--- INPUT DATA Enclosed Below ---
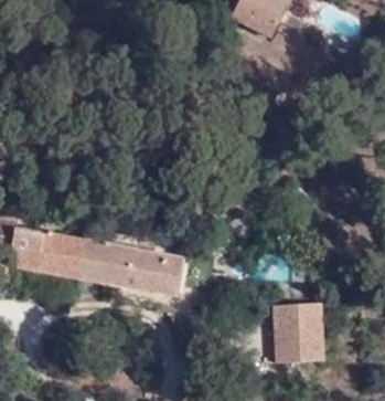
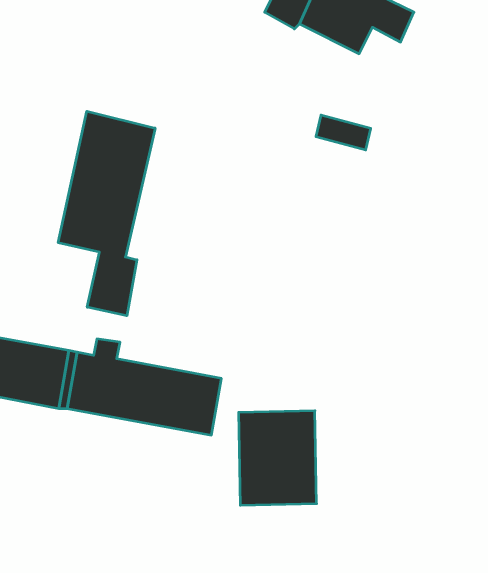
building: none -> [58,111,155,316]
building: [272,300,324,363] -> [239,411,317,505]

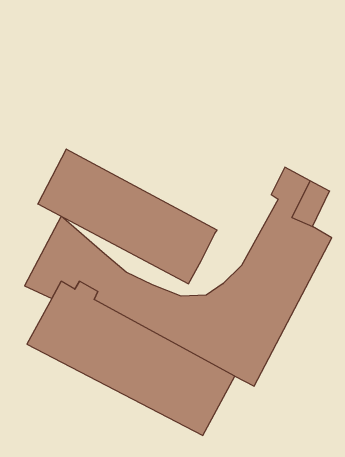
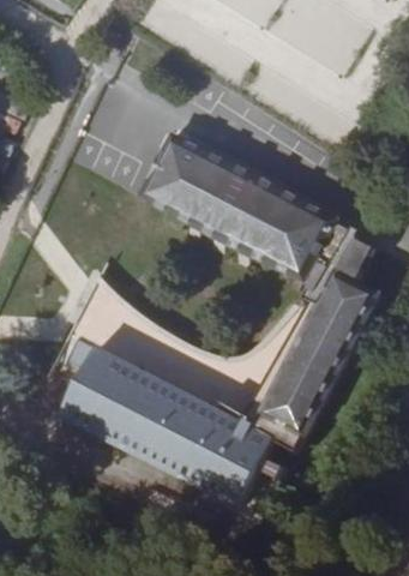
building: [38,149,217,284] -> [137,133,325,275]

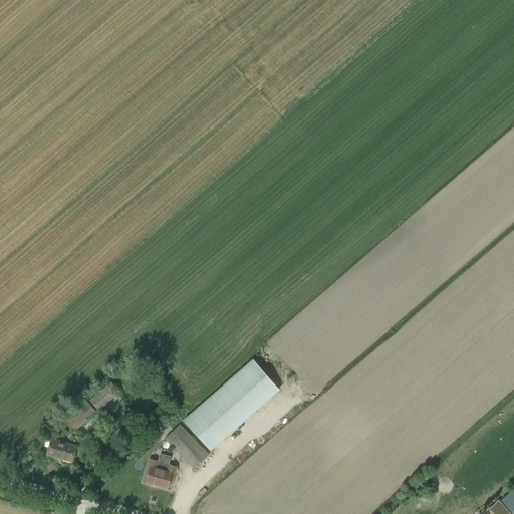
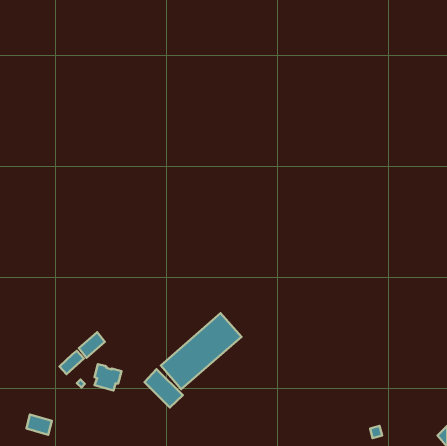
building: [47,440,76,463] -> [26,415,52,435]
building: [146,460,177,490] -> [94,364,122,390]

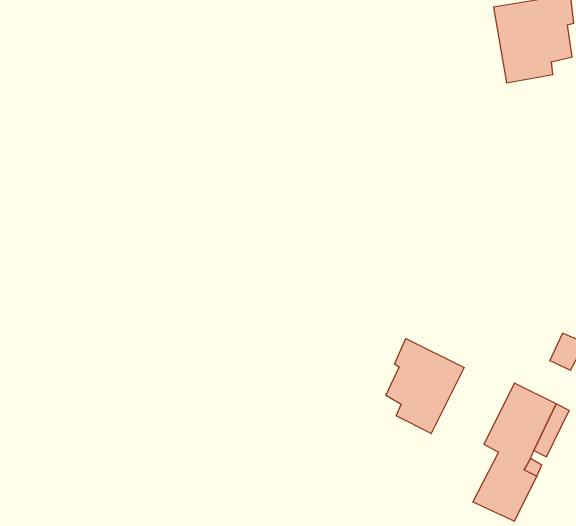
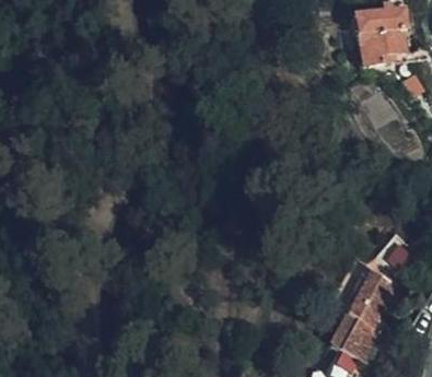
building: [386,339,464,434] -> none

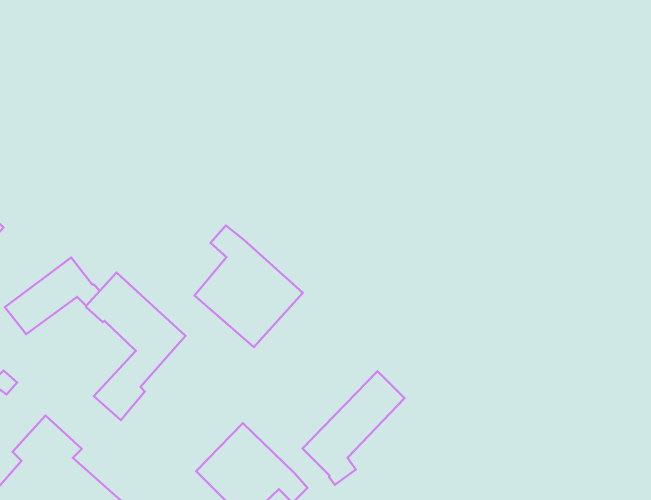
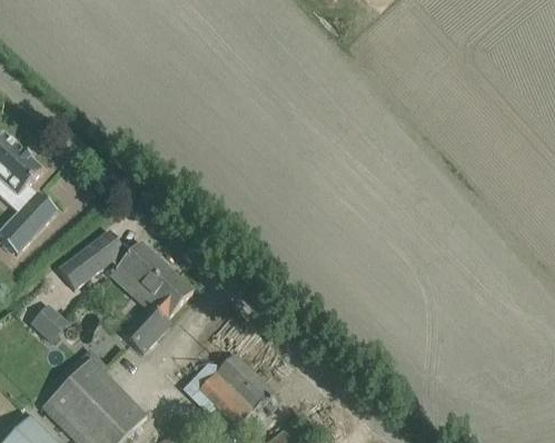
building: [195,225,303,347] -> none
building: [303,371,404,485] -> none

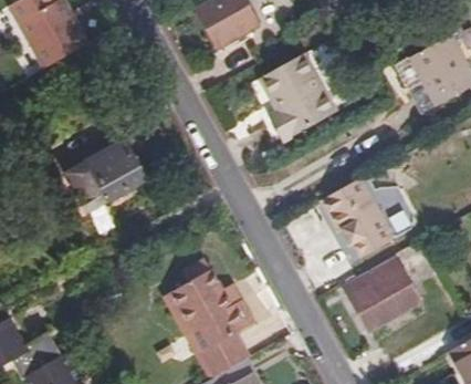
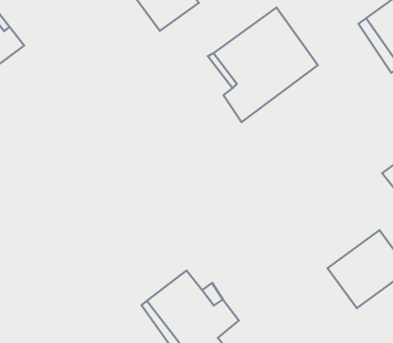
building: [72,131,143,211] -> none
building: [320,178,390,256] -> none

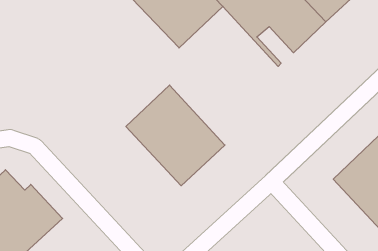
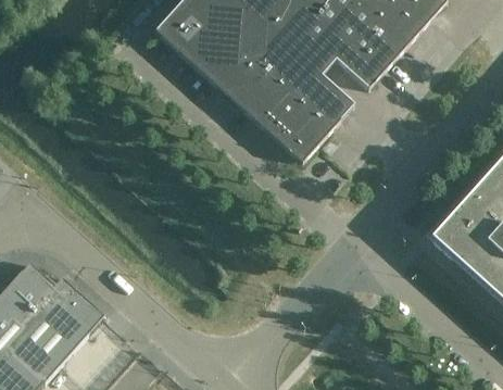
building: [126,85,225,186] -> [228,40,351,162]

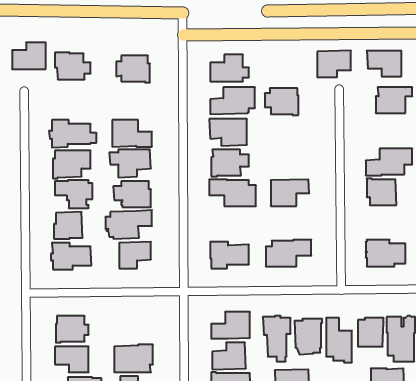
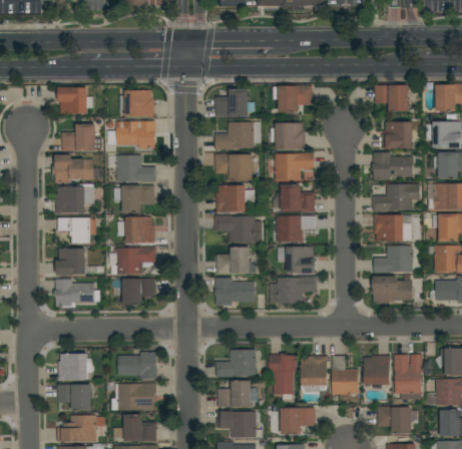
building: [12,42,46,69] -> [61,124,95,151]
building: [317,51,351,77] -> [278,85,312,112]
building: none -> [115,121,155,148]
building: none -> [274,152,313,180]
building: none -> [371,152,412,180]
building: none -> [280,184,314,212]
building: none -> [373,246,412,274]
building: none -> [277,247,315,274]
building: none -> [215,248,255,275]
building: none -> [117,352,156,380]

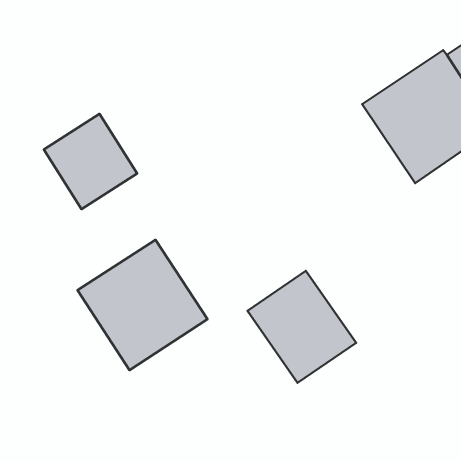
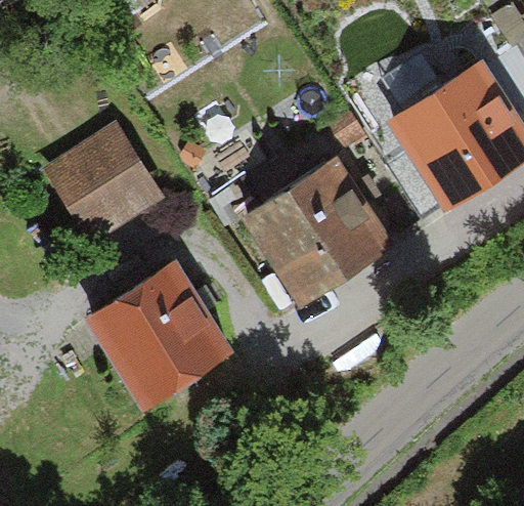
building: none -> [244,153,389,299]
building: [248,271,356,383] -> none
--- End of Enclosed INPUT DATA ---
EXERCISE REQUIREMENTS: Please write out all the data word for word, but keep every picture out.

EXERCISE SOLUTION:
building: none -> [58,111,155,316]
building: [272,300,324,363] -> [239,411,317,505]

building: [38,149,217,284] -> [137,133,325,275]

building: [47,440,76,463] -> [26,415,52,435]
building: [146,460,177,490] -> [94,364,122,390]

building: [386,339,464,434] -> none

building: [195,225,303,347] -> none
building: [303,371,404,485] -> none

building: [72,131,143,211] -> none
building: [320,178,390,256] -> none

building: [126,85,225,186] -> [228,40,351,162]

building: [12,42,46,69] -> [61,124,95,151]
building: [317,51,351,77] -> [278,85,312,112]
building: none -> [115,121,155,148]
building: none -> [274,152,313,180]
building: none -> [371,152,412,180]
building: none -> [280,184,314,212]
building: none -> [373,246,412,274]
building: none -> [277,247,315,274]
building: none -> [215,248,255,275]
building: none -> [117,352,156,380]

building: none -> [244,153,389,299]
building: [248,271,356,383] -> none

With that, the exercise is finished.